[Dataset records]

□ □ □ □ □

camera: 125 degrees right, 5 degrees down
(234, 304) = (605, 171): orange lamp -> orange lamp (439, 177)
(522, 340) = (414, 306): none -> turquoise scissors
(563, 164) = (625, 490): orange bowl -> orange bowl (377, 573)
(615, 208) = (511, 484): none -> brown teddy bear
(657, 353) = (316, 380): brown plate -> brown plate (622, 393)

□ □ □ □ □

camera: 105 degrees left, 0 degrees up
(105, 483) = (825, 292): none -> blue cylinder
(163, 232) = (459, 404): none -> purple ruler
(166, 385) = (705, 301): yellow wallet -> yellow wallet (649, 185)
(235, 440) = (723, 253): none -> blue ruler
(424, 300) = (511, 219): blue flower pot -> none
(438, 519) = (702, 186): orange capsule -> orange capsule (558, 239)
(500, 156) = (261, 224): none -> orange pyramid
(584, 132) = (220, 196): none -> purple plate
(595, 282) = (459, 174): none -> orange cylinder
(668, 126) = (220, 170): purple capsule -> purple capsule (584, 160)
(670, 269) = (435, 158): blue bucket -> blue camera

□ □ □ □ □

__Exercise objective__.
In the records above, find the line with "(563, 164) = (625, 490): orange"; write out exactly that line and each one after it, stopping after the line with "(657, 353) = (316, 380): brown".

__Solution__.
(563, 164) = (625, 490): orange bowl -> orange bowl (377, 573)
(615, 208) = (511, 484): none -> brown teddy bear
(657, 353) = (316, 380): brown plate -> brown plate (622, 393)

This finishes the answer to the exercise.